───── EXCERPTED DATA ─────

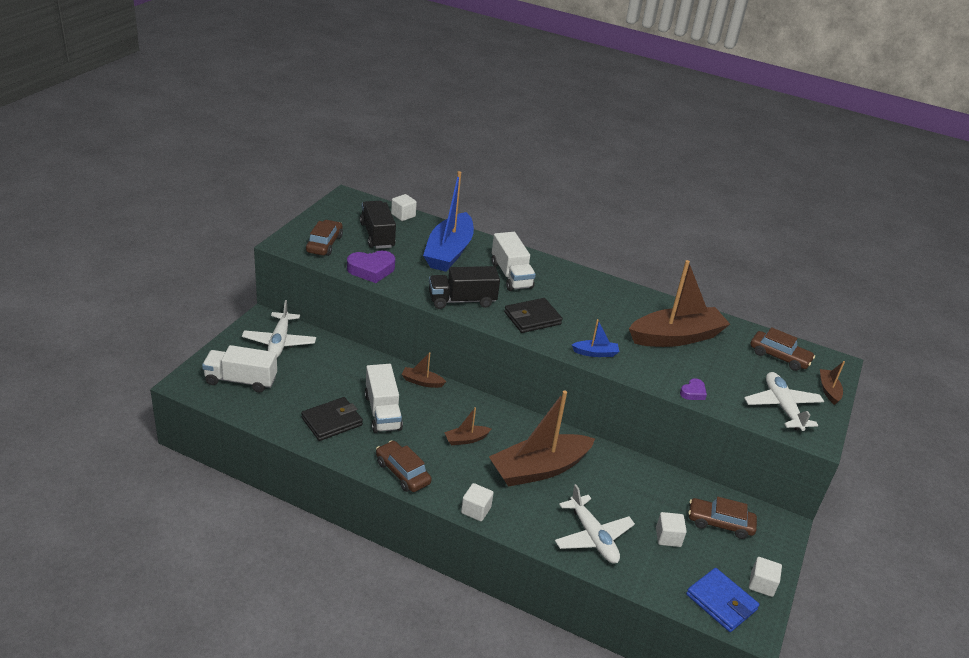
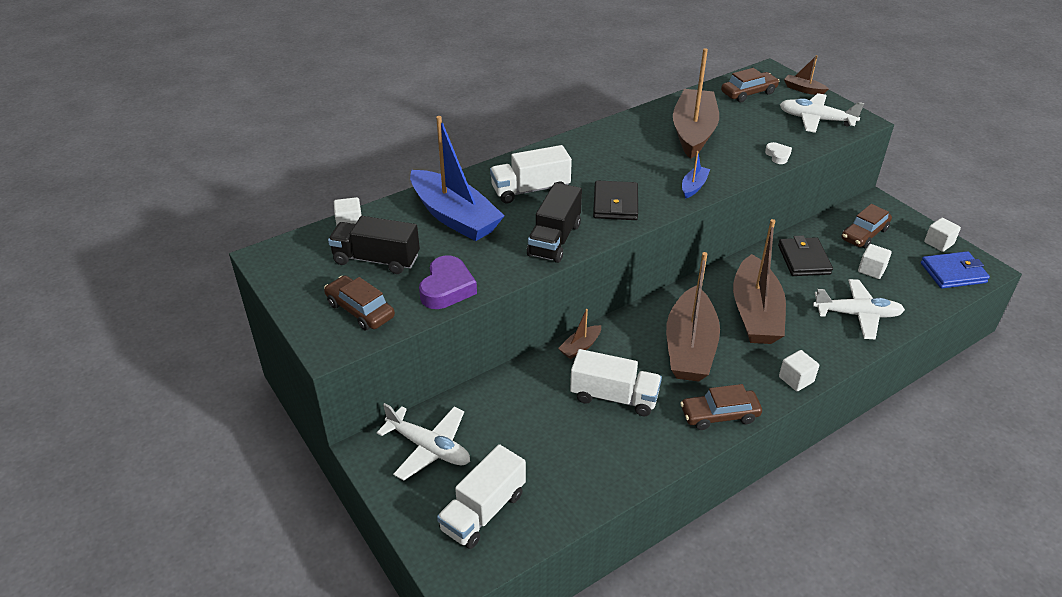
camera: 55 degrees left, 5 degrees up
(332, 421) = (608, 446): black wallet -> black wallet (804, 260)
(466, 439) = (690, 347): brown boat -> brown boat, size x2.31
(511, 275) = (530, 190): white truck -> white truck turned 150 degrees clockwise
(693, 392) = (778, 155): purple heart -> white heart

─────
───── EXCERPTED DATA ─────

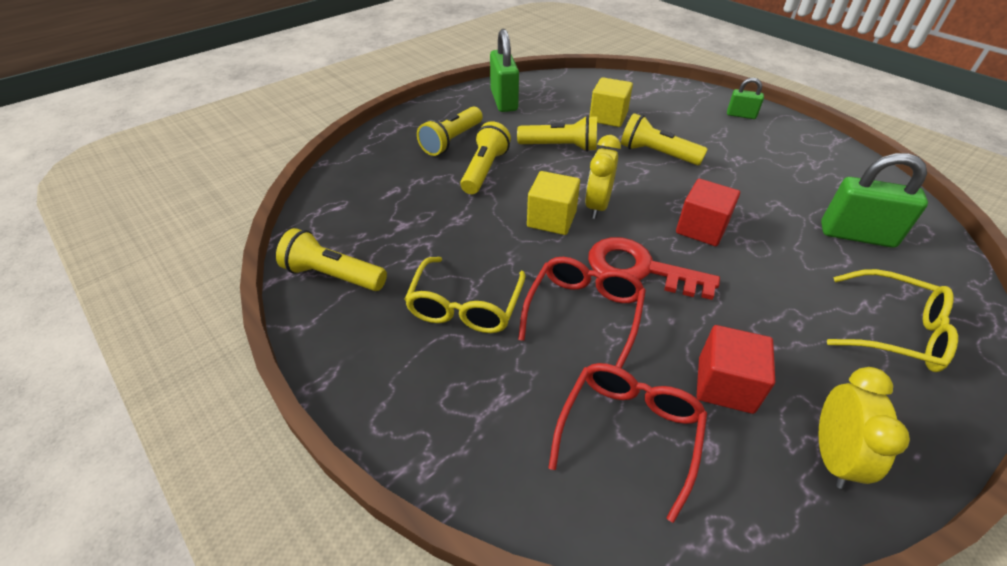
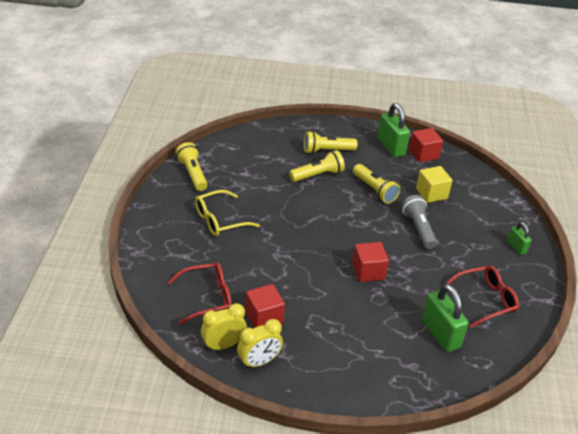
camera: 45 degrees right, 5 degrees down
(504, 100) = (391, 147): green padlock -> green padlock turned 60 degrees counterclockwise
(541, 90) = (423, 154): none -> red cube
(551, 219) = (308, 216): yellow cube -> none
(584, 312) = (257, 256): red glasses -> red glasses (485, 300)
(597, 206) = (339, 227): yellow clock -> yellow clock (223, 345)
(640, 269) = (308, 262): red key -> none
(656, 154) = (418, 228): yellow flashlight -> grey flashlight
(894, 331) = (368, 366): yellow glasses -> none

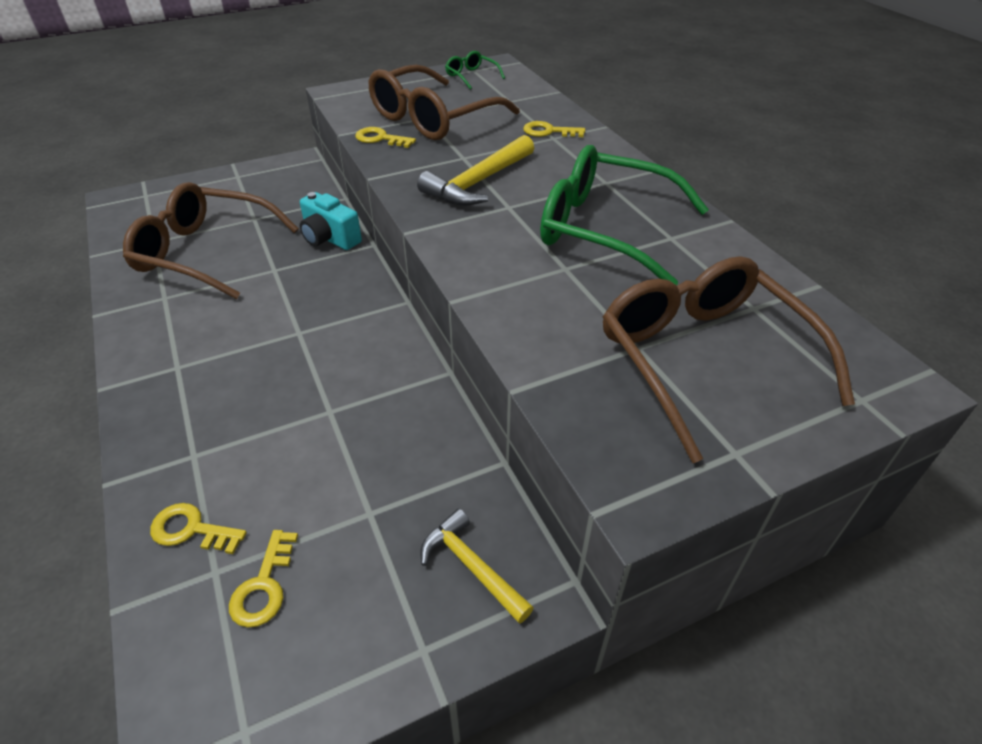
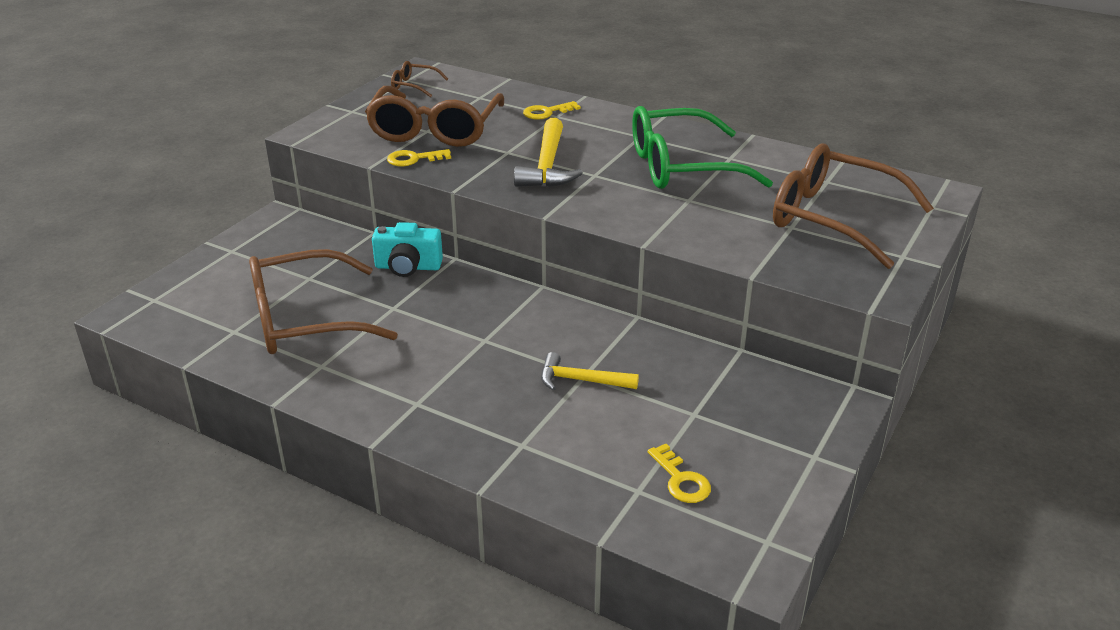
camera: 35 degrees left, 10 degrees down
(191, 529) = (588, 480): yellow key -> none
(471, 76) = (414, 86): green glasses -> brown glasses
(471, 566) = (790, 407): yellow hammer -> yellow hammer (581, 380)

─────

> [TRY IT]: For the records above, state how many lines include the string "turned", giving the number and nothing else.

> [RESPONSE BOX]: 2